Task requirements
If a line in the data has the string "rolling", please show it.

Collected data
______________________________

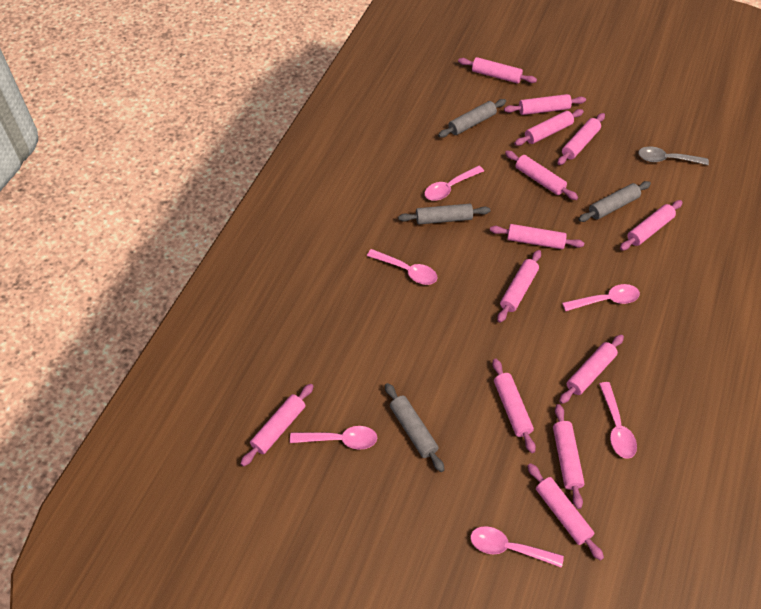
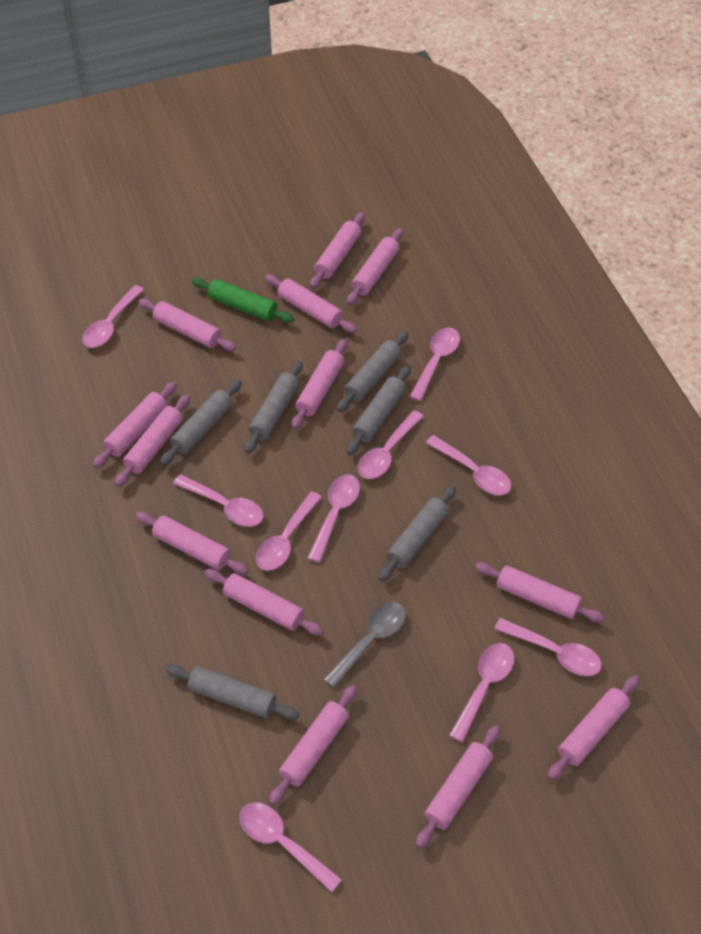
green rolling pin: 0 -> 1
grey rolling pin: 4 -> 6
pink spoon: 6 -> 10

______________________________

Worked solution
green rolling pin: 0 -> 1
grey rolling pin: 4 -> 6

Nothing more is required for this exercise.